┌────────

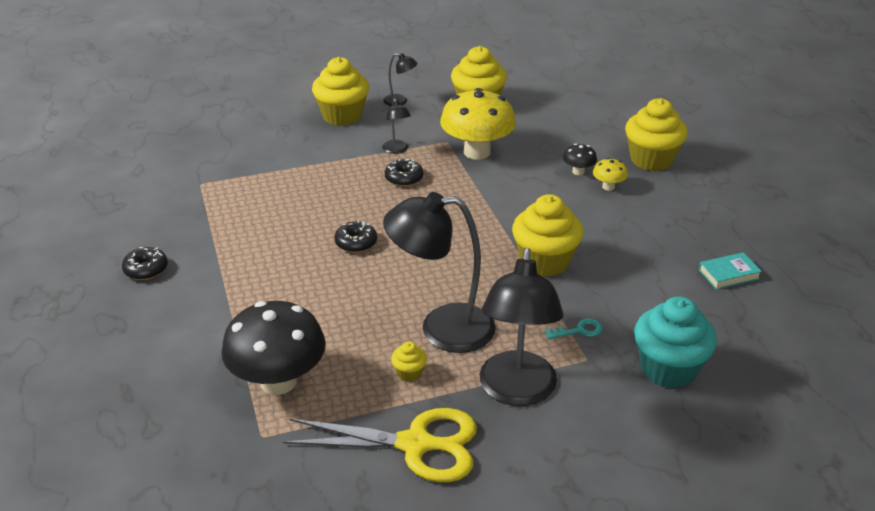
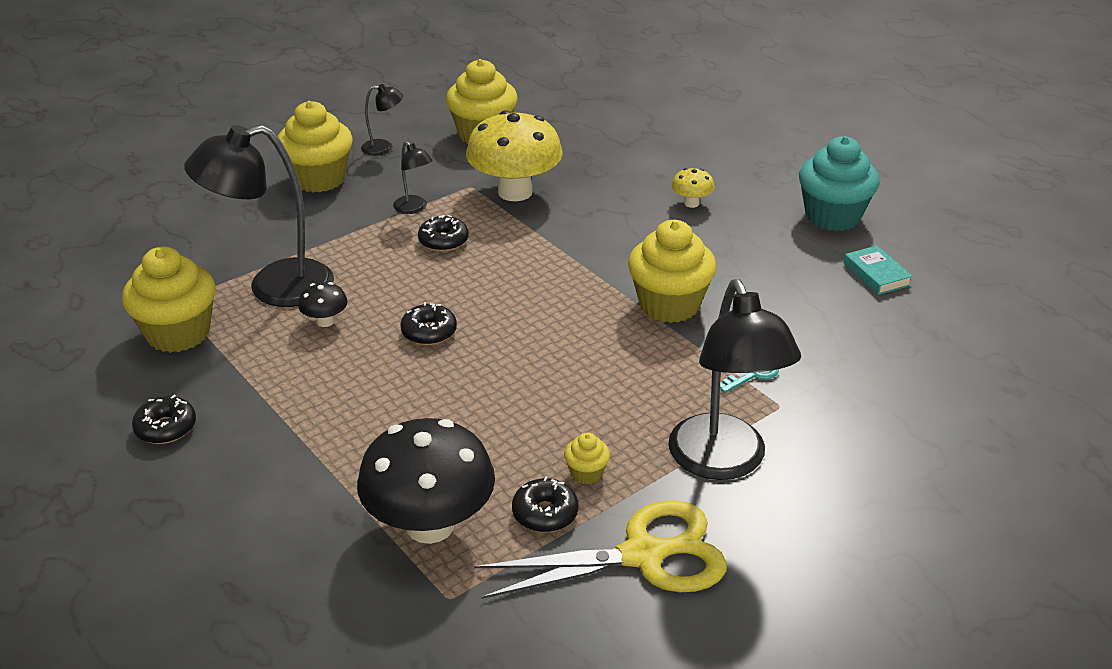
camera: 20 degrees left, 0 degrees up
(362, 394) = (545, 513): none -> black donut
(442, 328) = (594, 411): black lamp -> black lamp (274, 287)
(578, 172) = (647, 192): black mushroom -> black mushroom (325, 321)
(651, 160) = (721, 163): yellow cupcake -> yellow cupcake (178, 333)
(668, 369) = (873, 394): turquoise cupcake -> turquoise cupcake (832, 216)
(728, 274) = (876, 274): turquoise book -> turquoise book turned 75 degrees counterclockwise

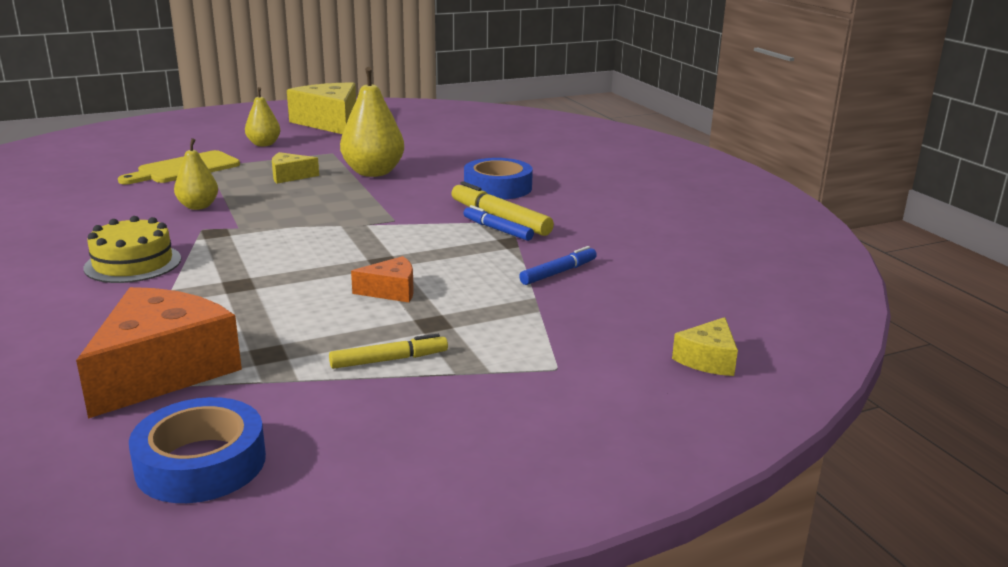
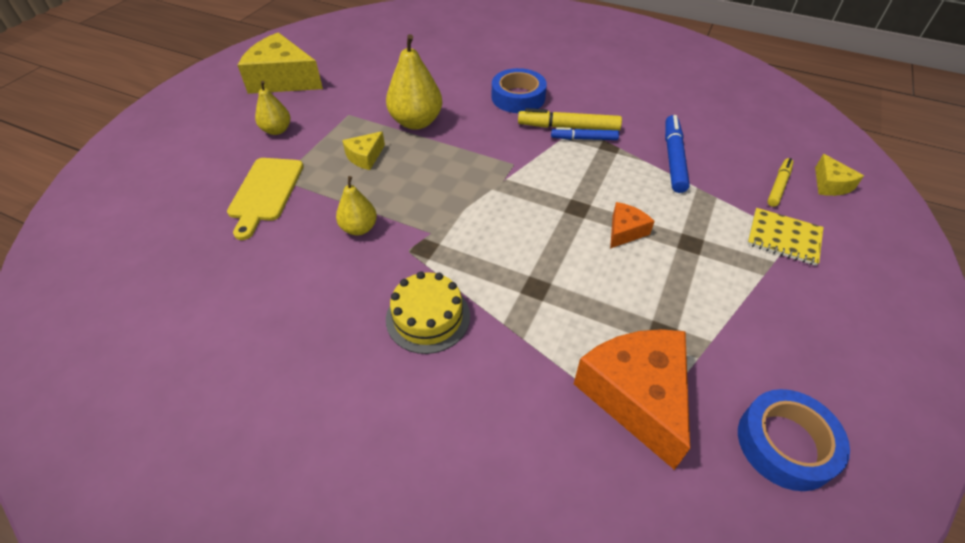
camera: 40 degrees left, 25 degrees up
(389, 360) = (721, 289): yellow marker -> yellow marker (778, 186)
(543, 364) = (783, 238): none -> yellow notebook
(558, 272) = (673, 158): blue marker -> blue marker, size x1.56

└────────

What is needed is every record above, returned exactly, with the pictures omitted.

* _Solution for this exercise_:
camera: 20 degrees left, 0 degrees up
(362, 394) = (545, 513): none -> black donut
(442, 328) = (594, 411): black lamp -> black lamp (274, 287)
(578, 172) = (647, 192): black mushroom -> black mushroom (325, 321)
(651, 160) = (721, 163): yellow cupcake -> yellow cupcake (178, 333)
(668, 369) = (873, 394): turquoise cupcake -> turquoise cupcake (832, 216)
(728, 274) = (876, 274): turquoise book -> turquoise book turned 75 degrees counterclockwise

camera: 40 degrees left, 25 degrees up
(389, 360) = (721, 289): yellow marker -> yellow marker (778, 186)
(543, 364) = (783, 238): none -> yellow notebook
(558, 272) = (673, 158): blue marker -> blue marker, size x1.56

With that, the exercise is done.